Problem to solve ▸ For each record that follows, give it back exactly, with no pictures included.

[Extracted data Boundary: Start]

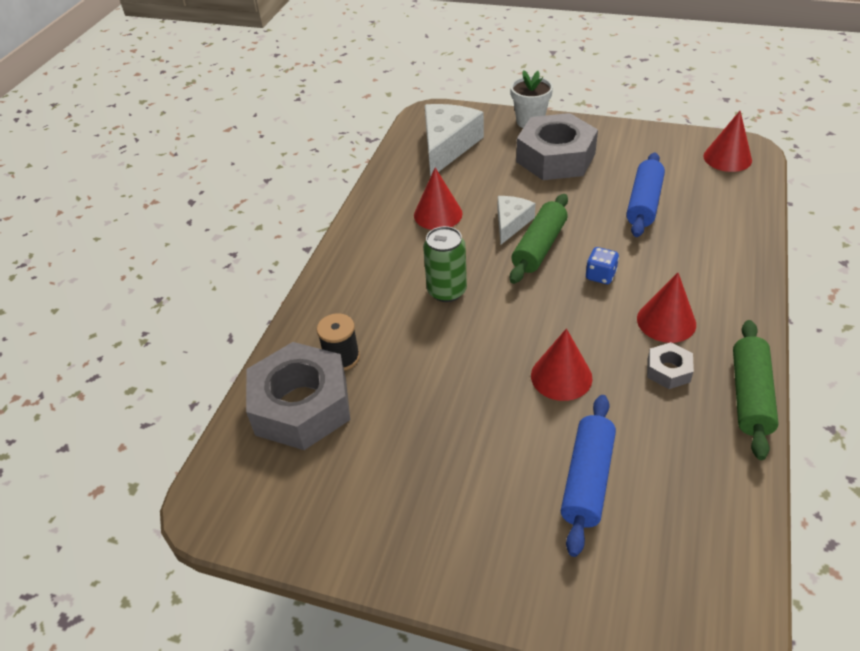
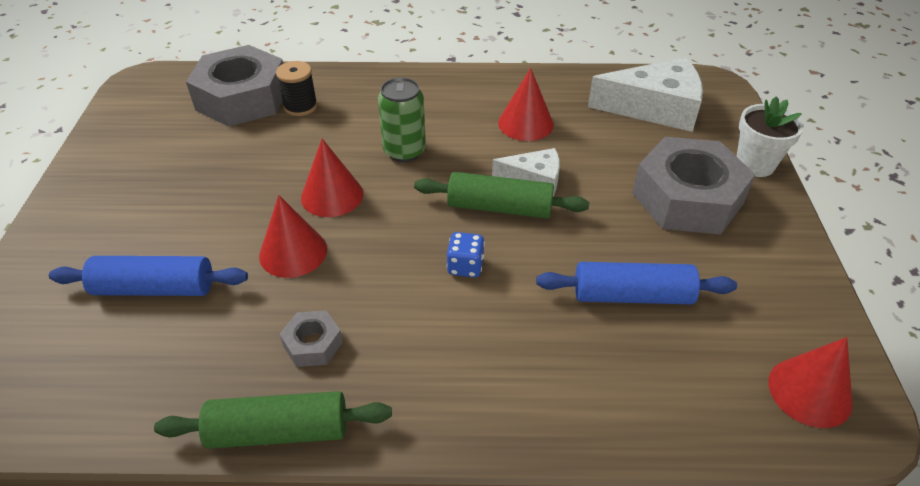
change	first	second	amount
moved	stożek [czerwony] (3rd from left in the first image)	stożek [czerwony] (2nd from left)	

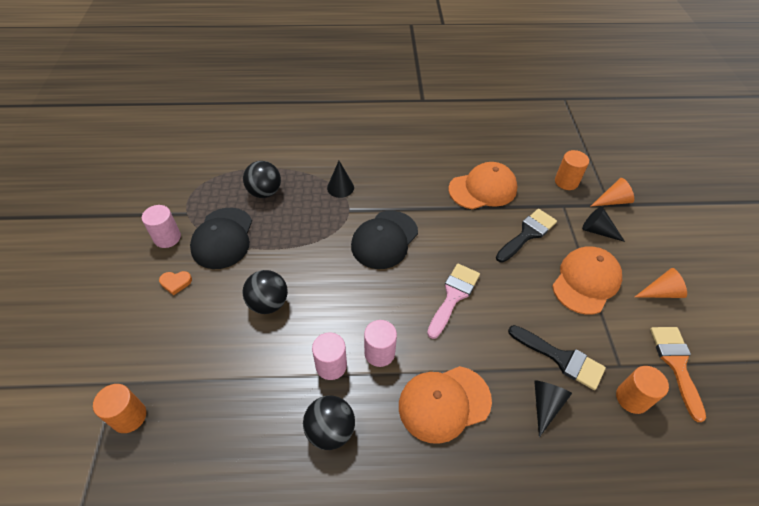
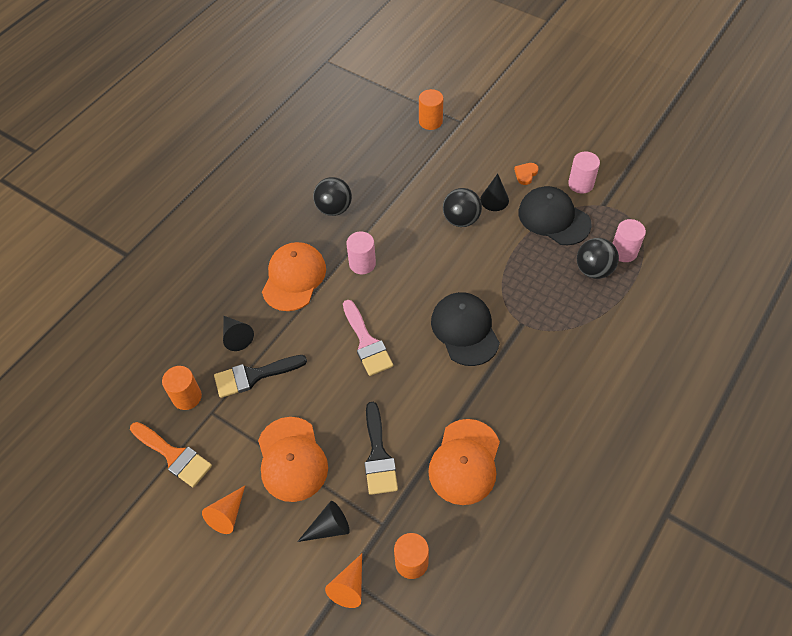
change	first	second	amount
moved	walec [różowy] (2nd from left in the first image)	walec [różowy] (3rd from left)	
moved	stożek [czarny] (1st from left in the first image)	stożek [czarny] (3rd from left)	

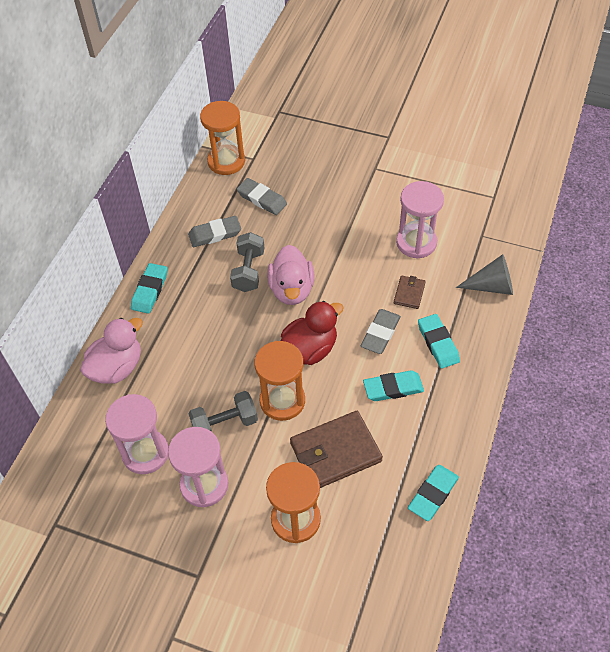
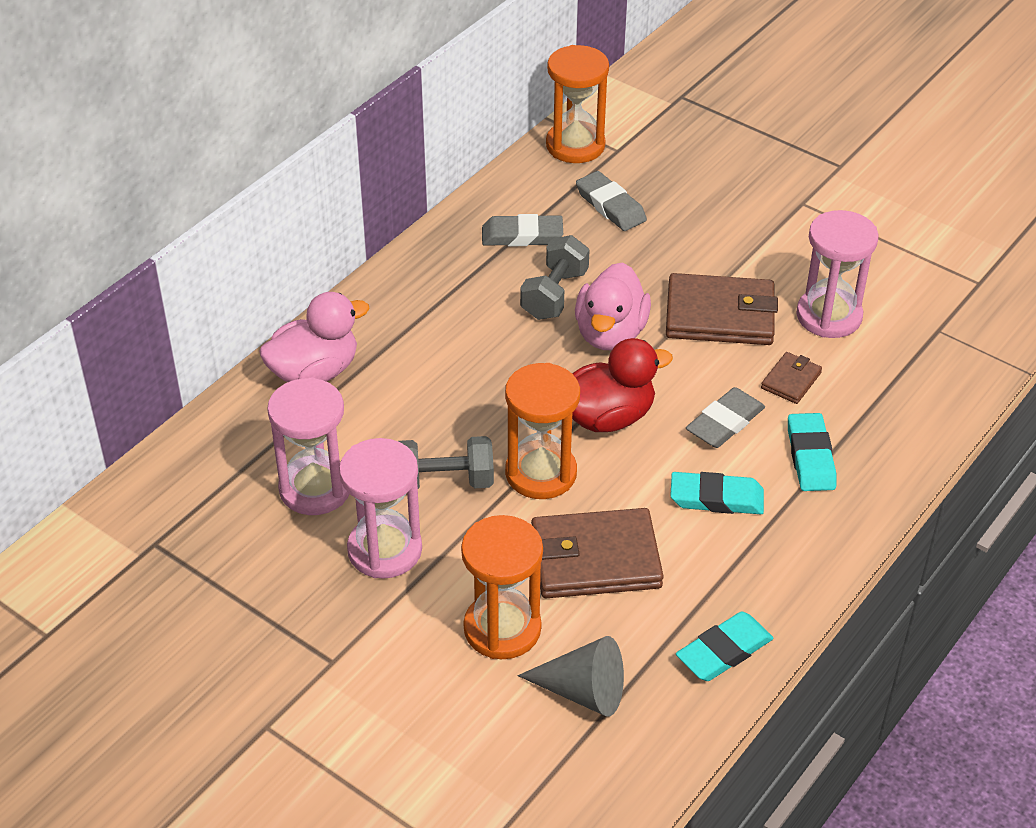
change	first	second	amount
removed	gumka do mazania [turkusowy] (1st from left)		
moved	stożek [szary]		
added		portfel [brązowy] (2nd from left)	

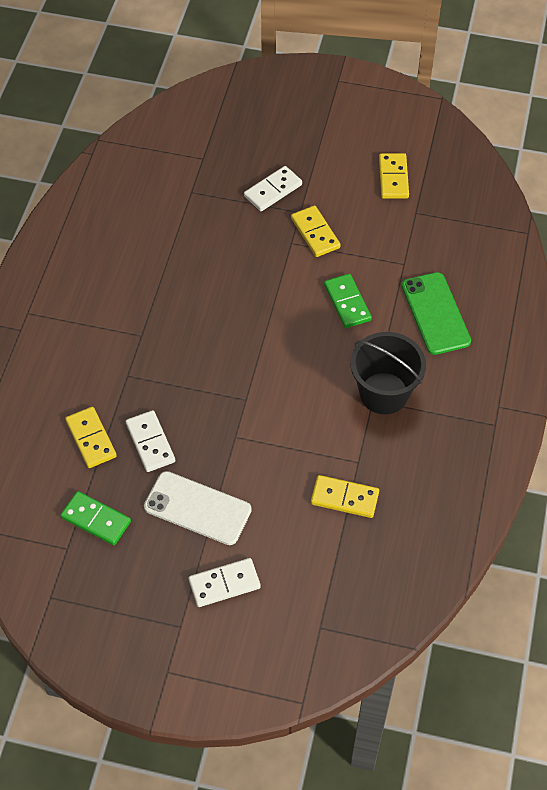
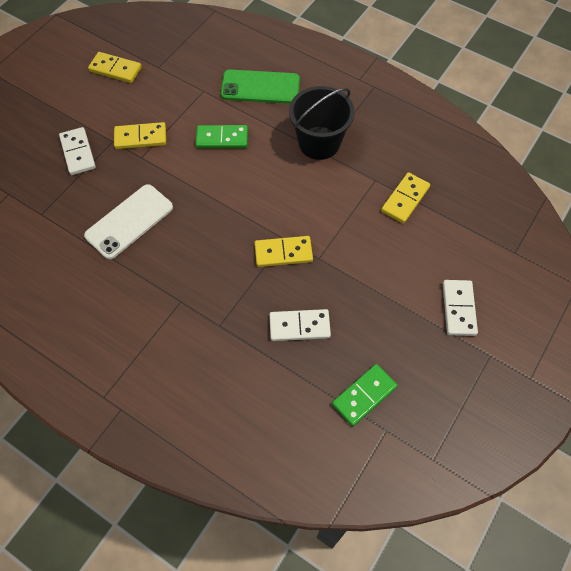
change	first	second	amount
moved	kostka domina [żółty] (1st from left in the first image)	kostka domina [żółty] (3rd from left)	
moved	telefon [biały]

[Extracted data Boundary: End]

Result of the task ▸
change	first	second	amount
moved	stożek [czerwony] (3rd from left in the first image)	stożek [czerwony] (2nd from left)	

change	first	second	amount
moved	walec [różowy] (2nd from left in the first image)	walec [różowy] (3rd from left)	
moved	stożek [czarny] (1st from left in the first image)	stożek [czarny] (3rd from left)	

change	first	second	amount
removed	gumka do mazania [turkusowy] (1st from left)		
moved	stożek [szary]		
added		portfel [brązowy] (2nd from left)	

change	first	second	amount
moved	kostka domina [żółty] (1st from left in the first image)	kostka domina [żółty] (3rd from left)	
moved	telefon [biały]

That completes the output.